DATA UNDER STUDY |
Segment Open
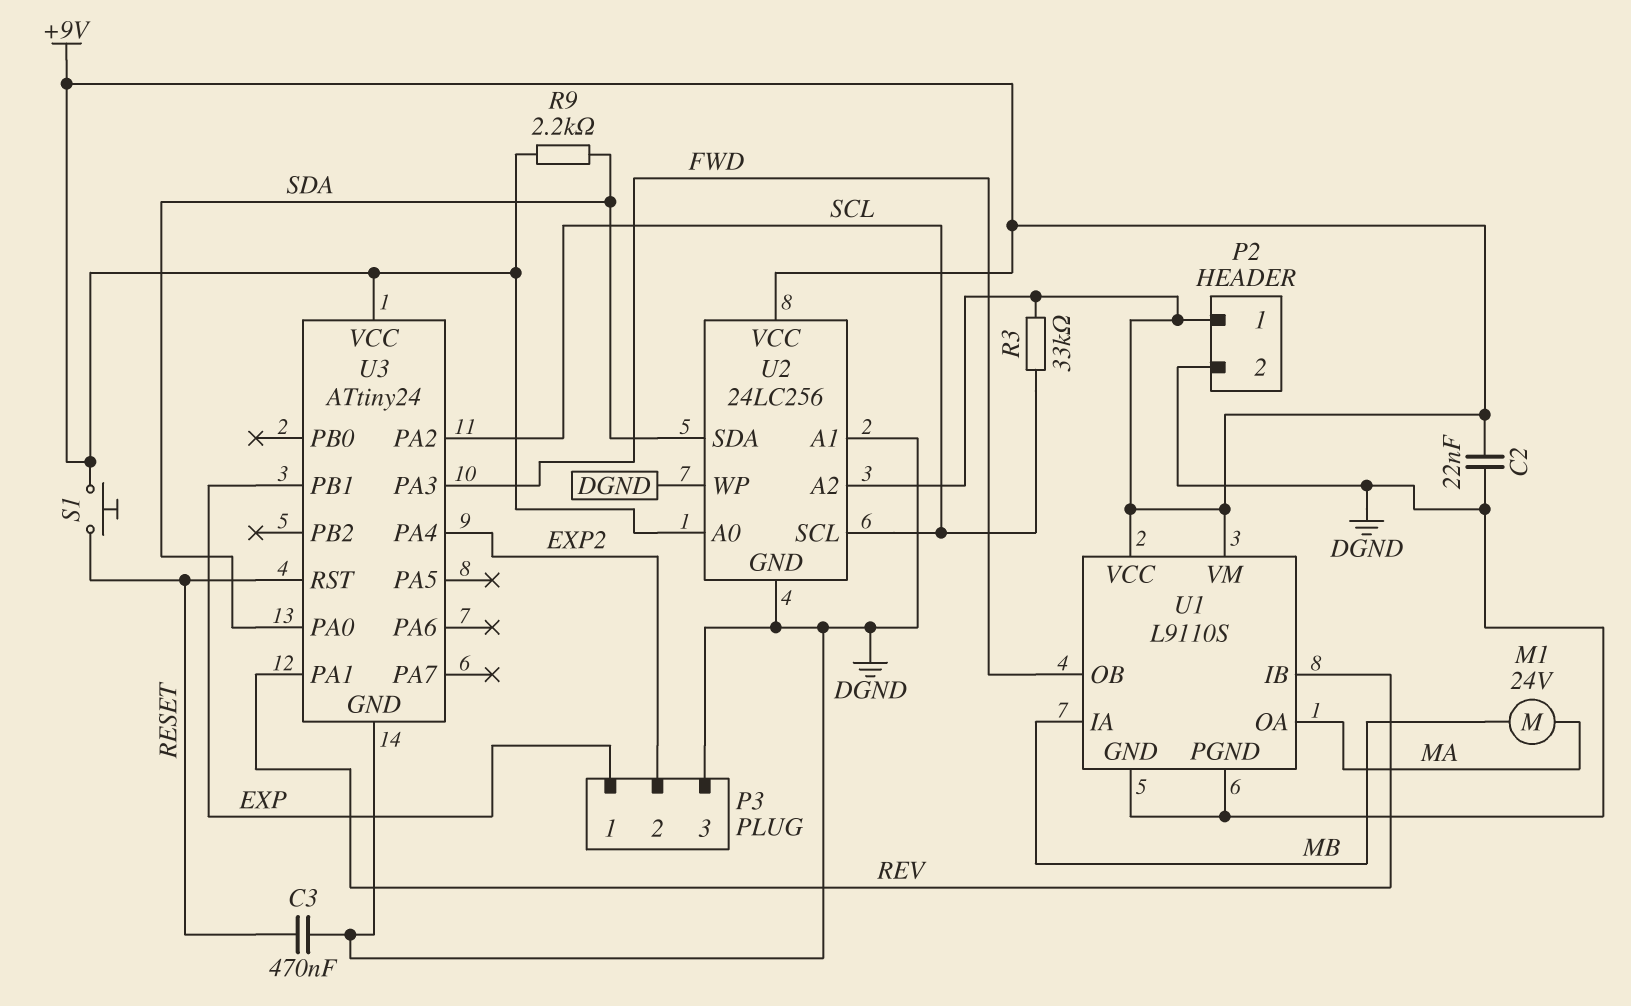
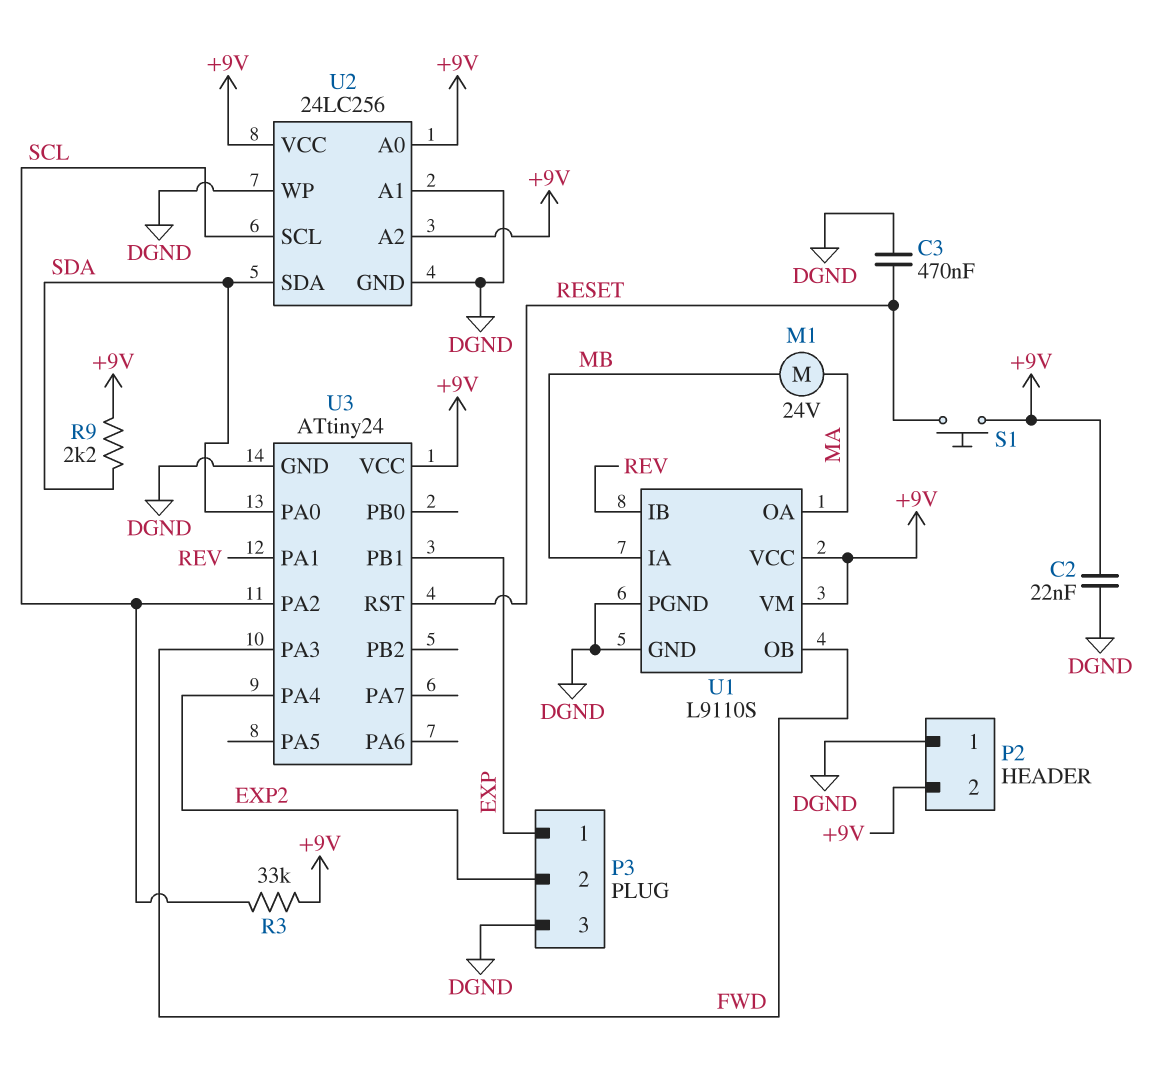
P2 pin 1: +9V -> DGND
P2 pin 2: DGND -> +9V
Segment Closed
Segment Open
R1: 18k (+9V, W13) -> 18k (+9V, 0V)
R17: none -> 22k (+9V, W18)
Segment Closed
Segment Open
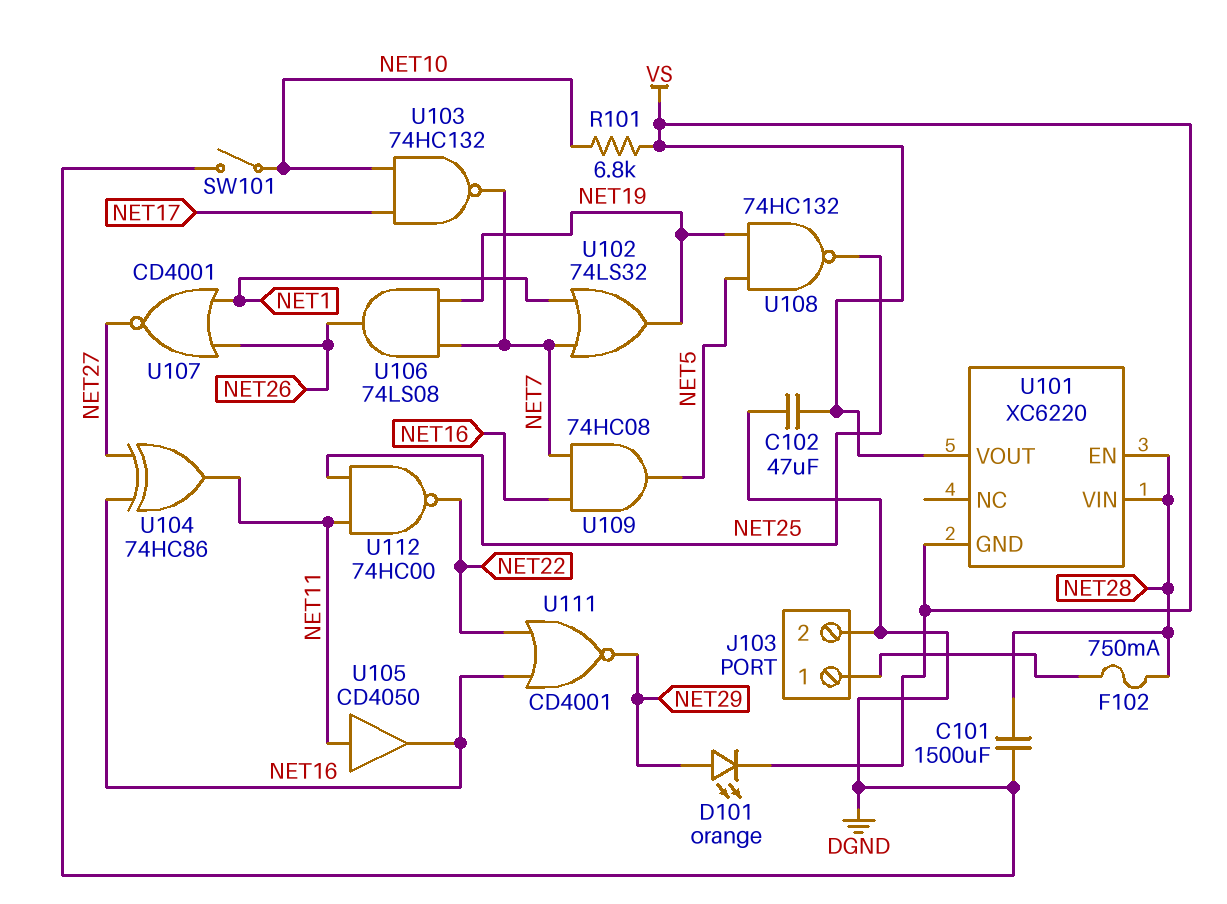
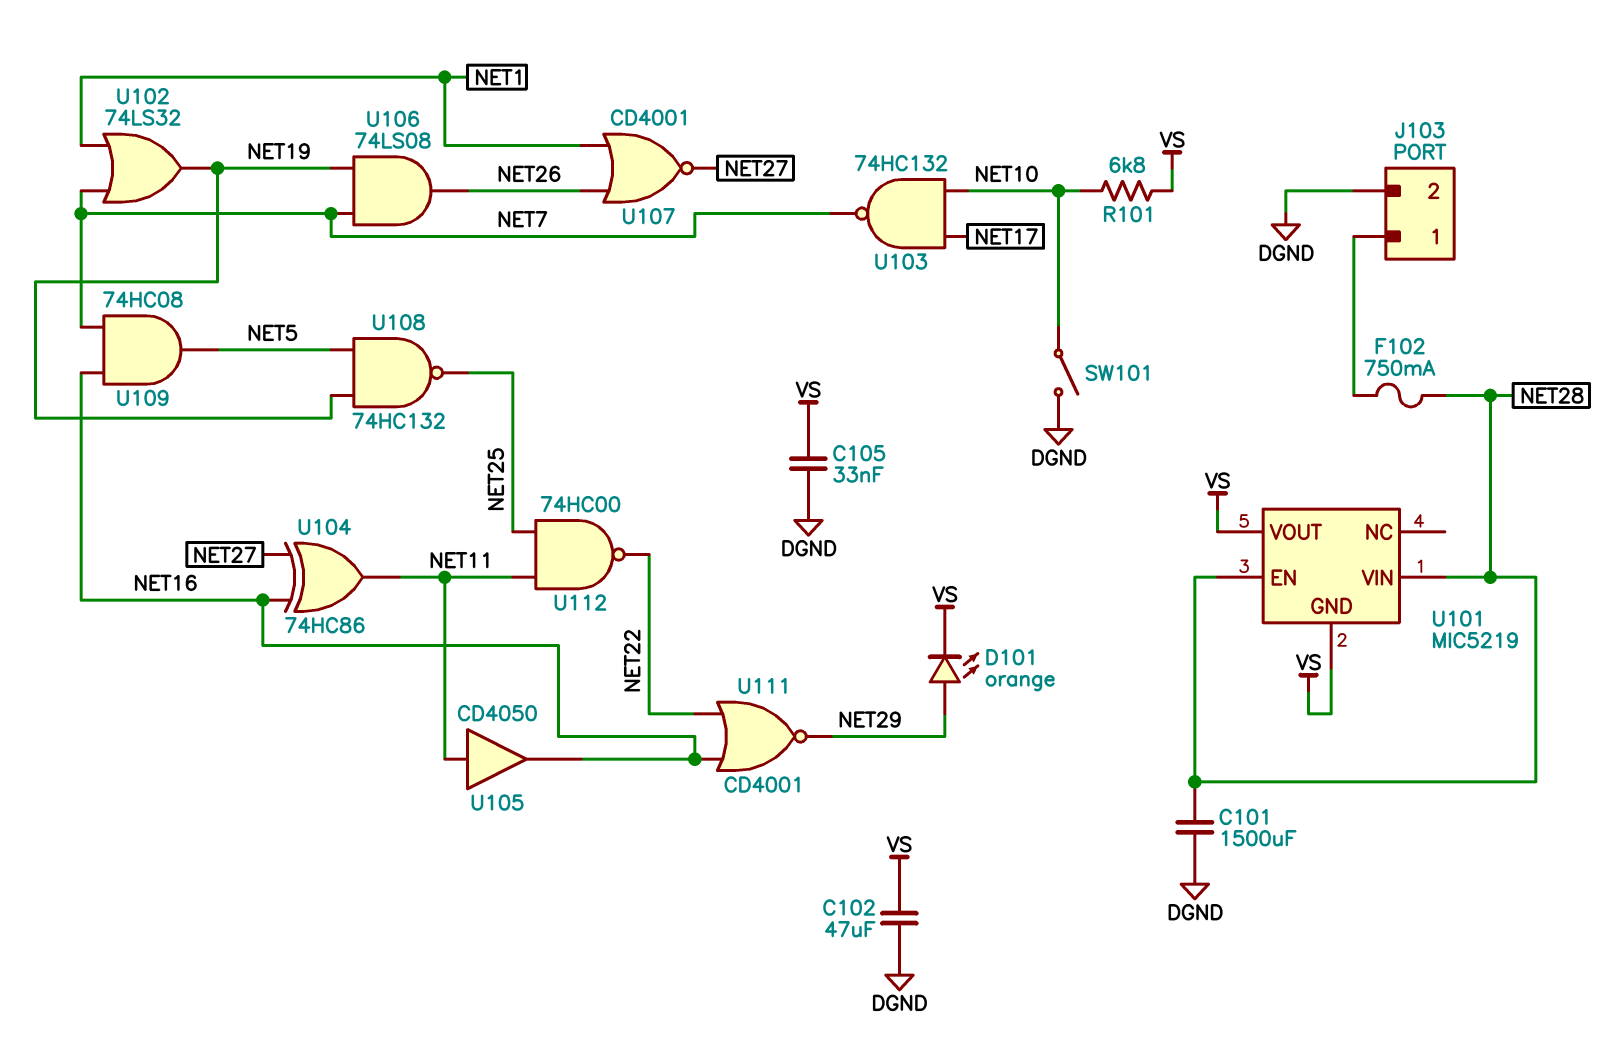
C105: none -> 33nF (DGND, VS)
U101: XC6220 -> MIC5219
Segment Closed
Every line in the data that holds "none" should be copied out.

FINISHED TASK |
R17: none -> 22k (+9V, W18)
C105: none -> 33nF (DGND, VS)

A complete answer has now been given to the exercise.